EXERCISE PROMPT: In your copy of the entries, please include no pictures and return every word exactly.
### EXERCISE MATERIALS ###
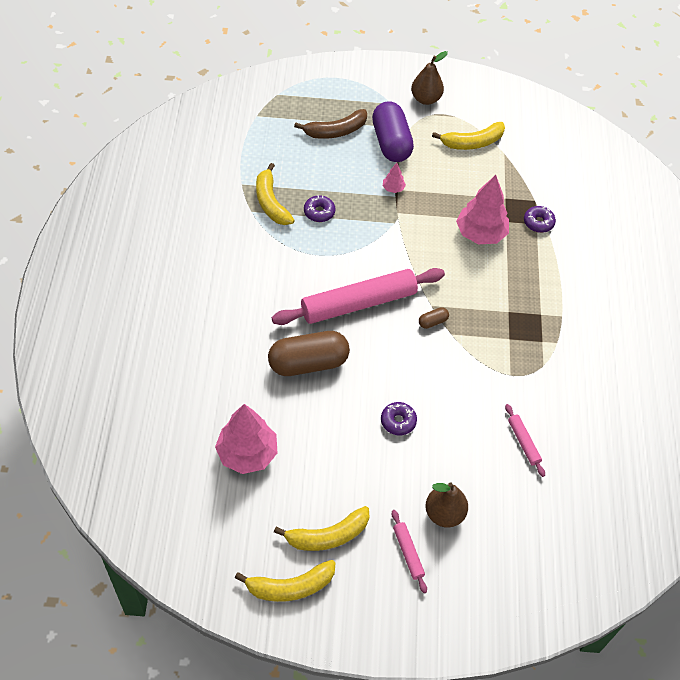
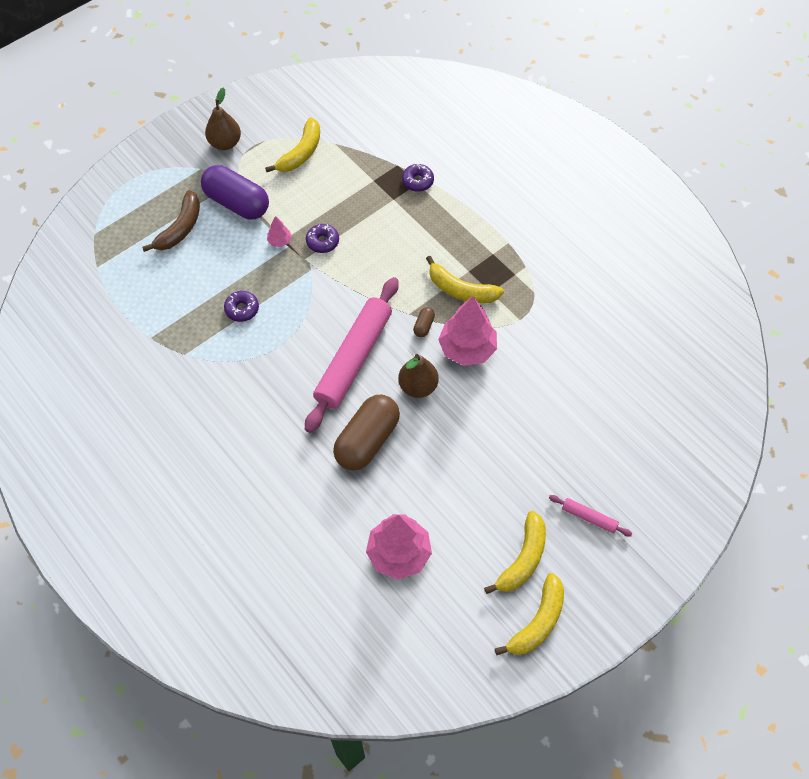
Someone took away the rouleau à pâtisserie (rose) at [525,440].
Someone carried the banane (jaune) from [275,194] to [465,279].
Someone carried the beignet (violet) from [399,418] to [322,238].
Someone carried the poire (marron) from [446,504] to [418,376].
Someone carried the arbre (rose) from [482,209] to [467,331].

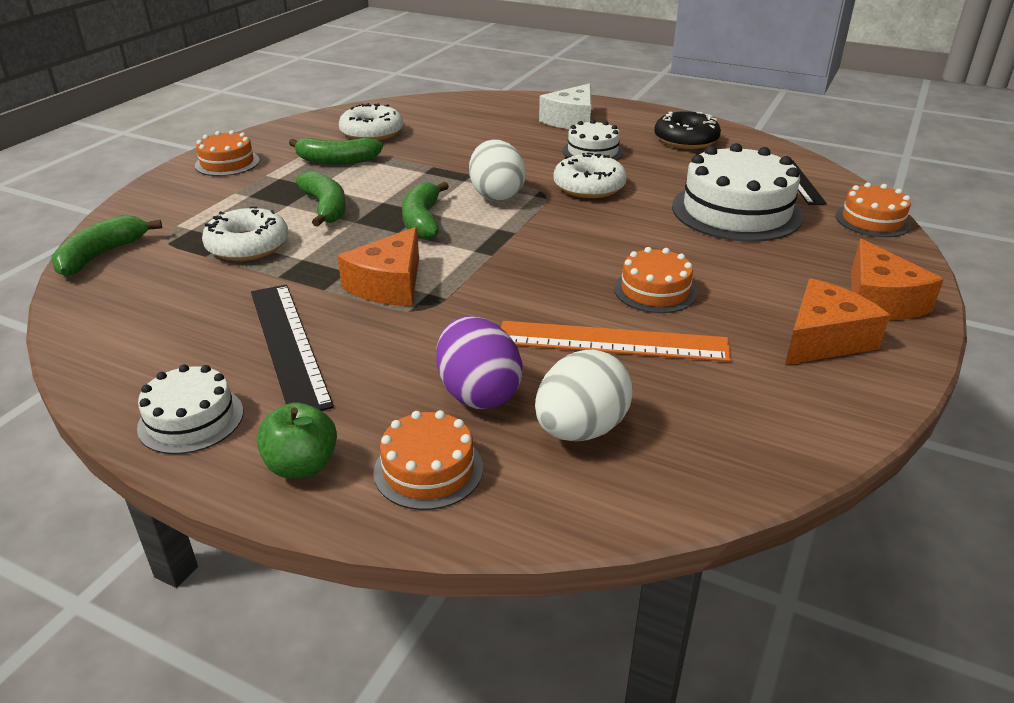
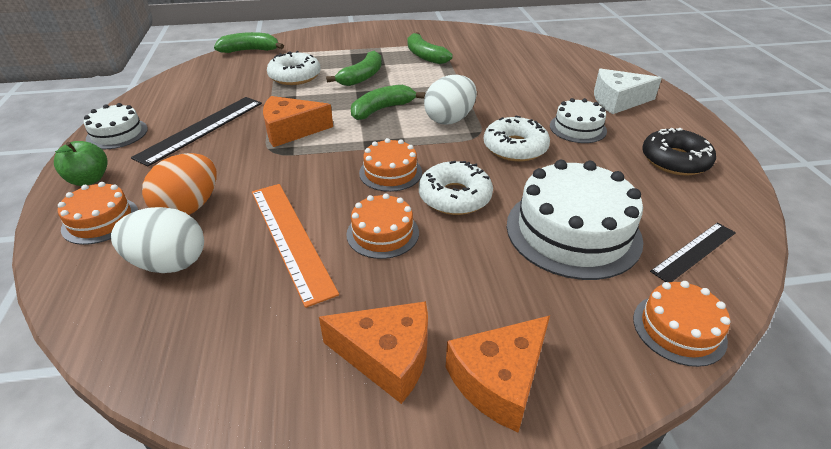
Someone carried the gâteau (orange) from [227,153] to [390,165].
Someone carried the beignet (blanc) from [371,122] to [456,188].
Someone repainted the œuf (violet) at [479,362], which became the œuf (orange) at [179,184].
###
WRITTEN ANSWER:
Someone took away the rouleau à pâtisserie (rose) at [525,440].
Someone carried the banane (jaune) from [275,194] to [465,279].
Someone carried the beignet (violet) from [399,418] to [322,238].
Someone carried the poire (marron) from [446,504] to [418,376].
Someone carried the arbre (rose) from [482,209] to [467,331].

Someone carried the gâteau (orange) from [227,153] to [390,165].
Someone carried the beignet (blanc) from [371,122] to [456,188].
Someone repainted the œuf (violet) at [479,362], which became the œuf (orange) at [179,184].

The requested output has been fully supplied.